● **What is needed**
Exactly the lines from the one containing "blue glue stick: 5 -> 7" through the end of the data, and nothing more, should be retyped; pictures stay out.

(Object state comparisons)
________________________________________
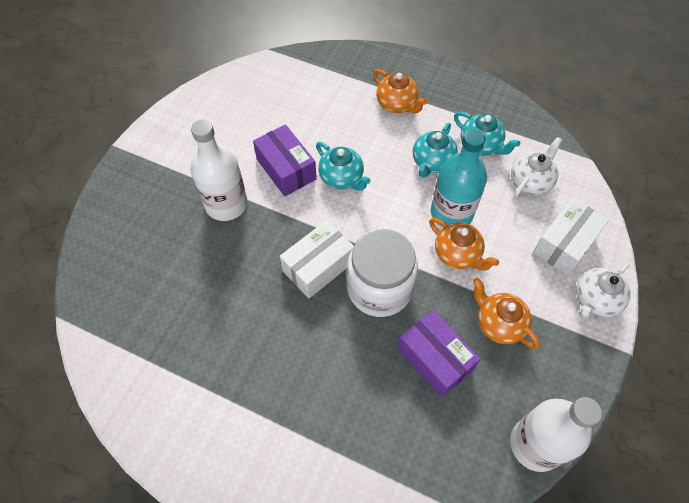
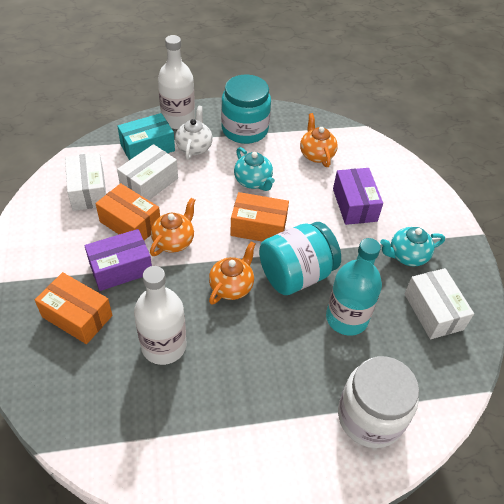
orange box: 0 -> 3
turquoise box: 0 -> 1
turquoise jar: 0 -> 2
turquoise teapot: 3 -> 2
white box: 2 -> 3
white teapot: 2 -> 1

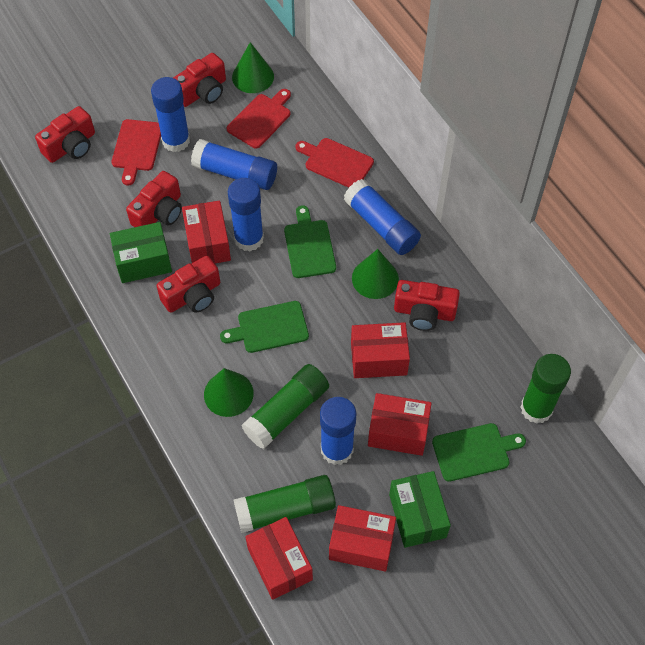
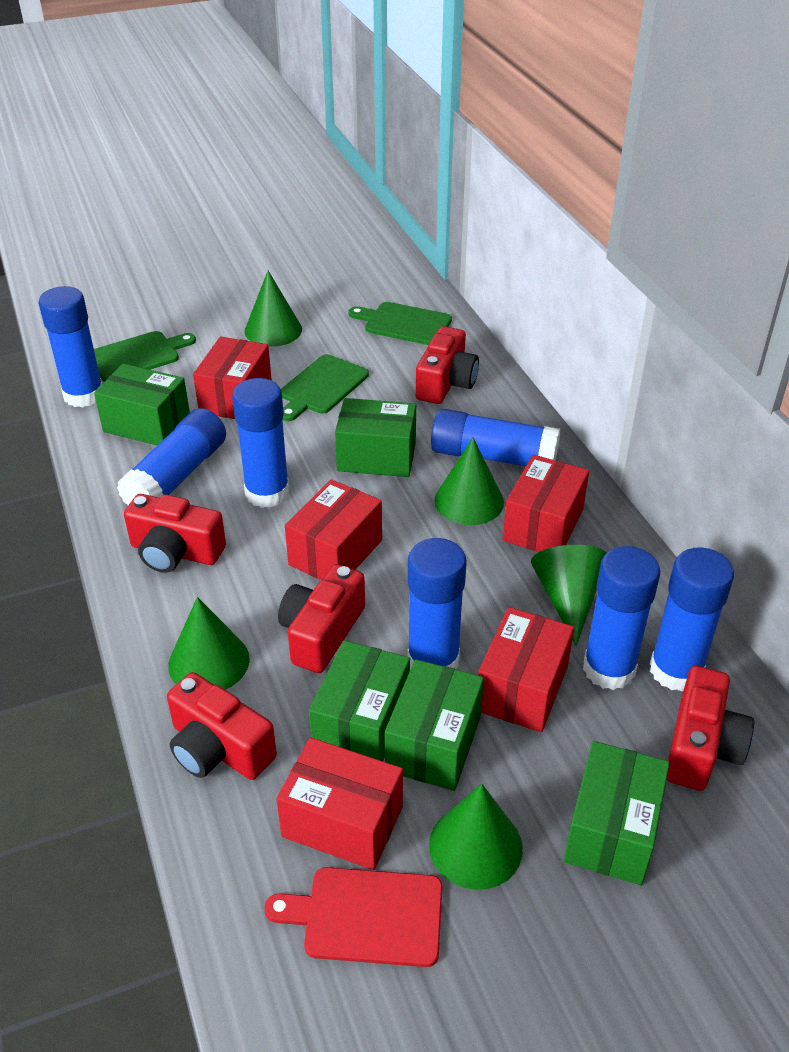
blue glue stick: 5 -> 7
green box: 2 -> 5
green cone: 3 -> 5
green glue stick: 3 -> 0
red cutting board: 3 -> 1

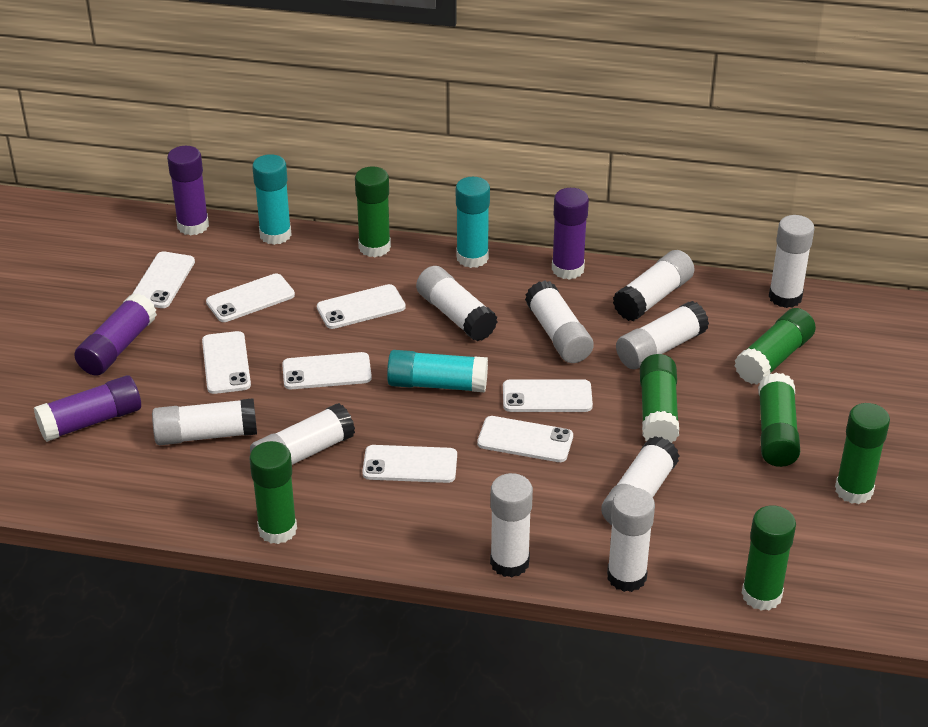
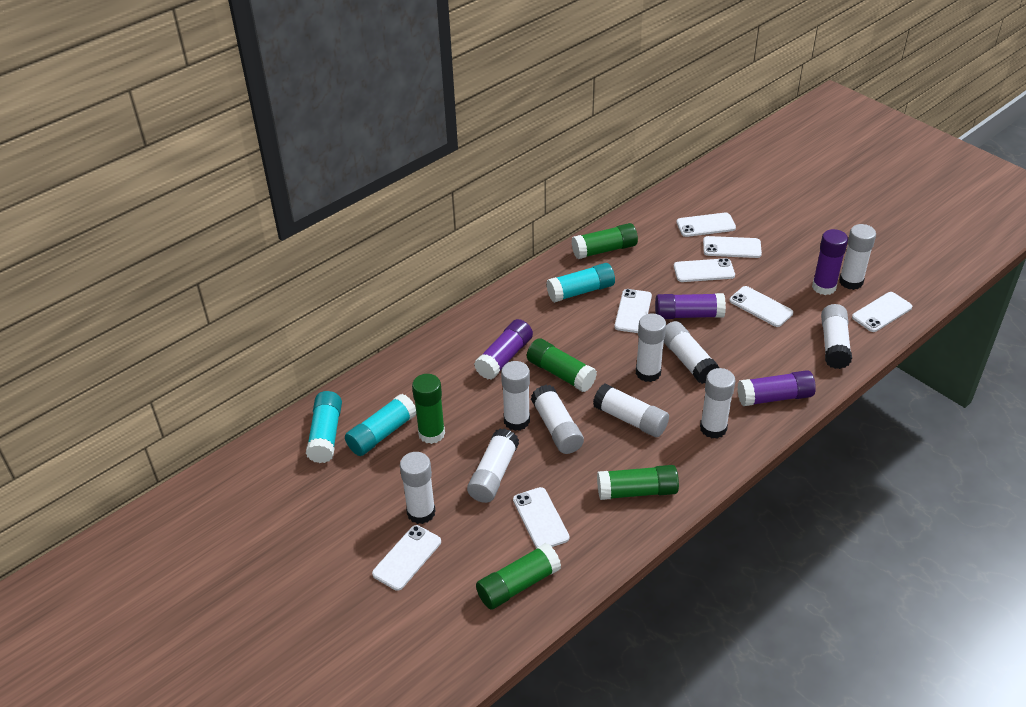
green glue stick: 7 -> 5

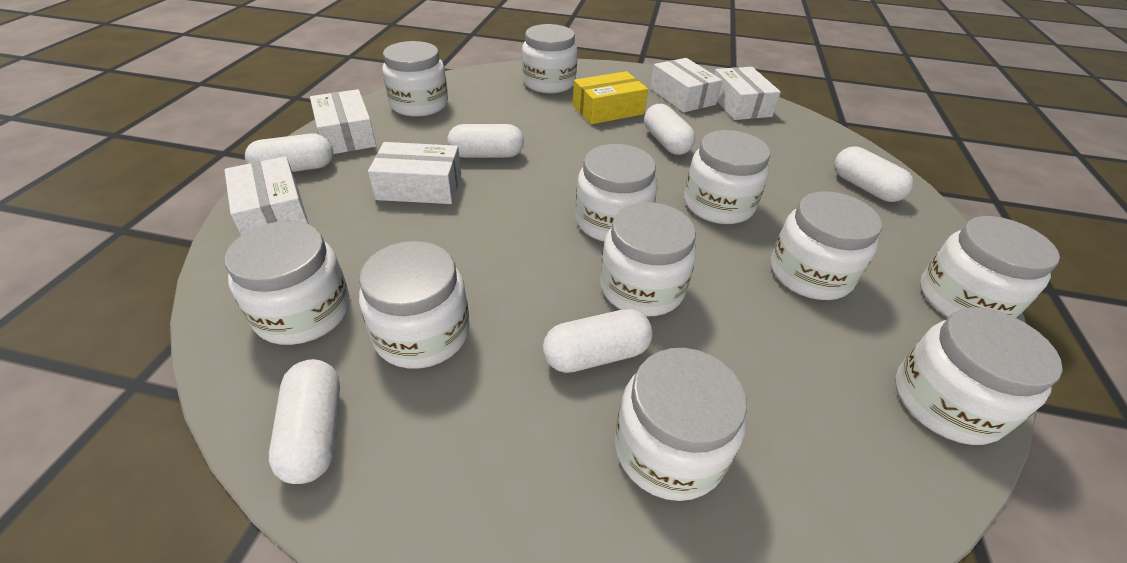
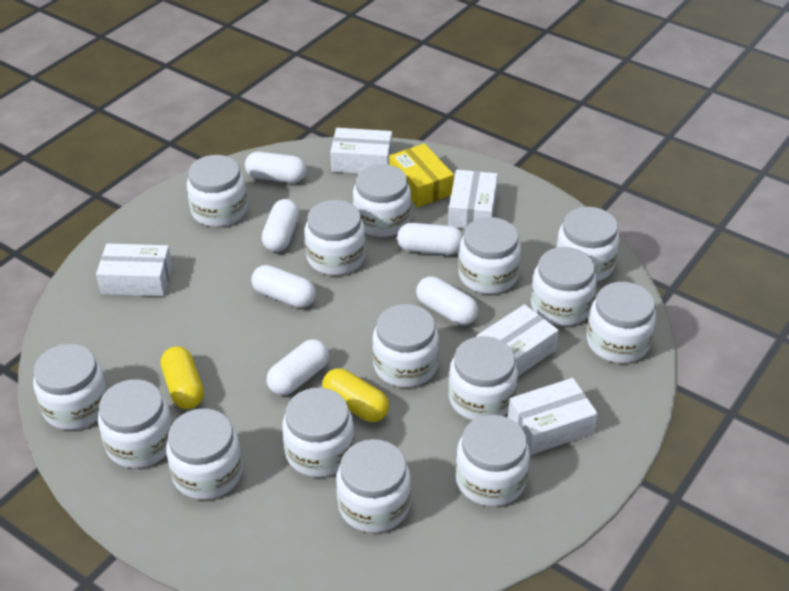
white jar: 11 -> 15
yellow capsule: 0 -> 2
________________________________________
● **Result of the task**
blue glue stick: 5 -> 7
green box: 2 -> 5
green cone: 3 -> 5
green glue stick: 3 -> 0
red cutting board: 3 -> 1

green glue stick: 7 -> 5

white jar: 11 -> 15
yellow capsule: 0 -> 2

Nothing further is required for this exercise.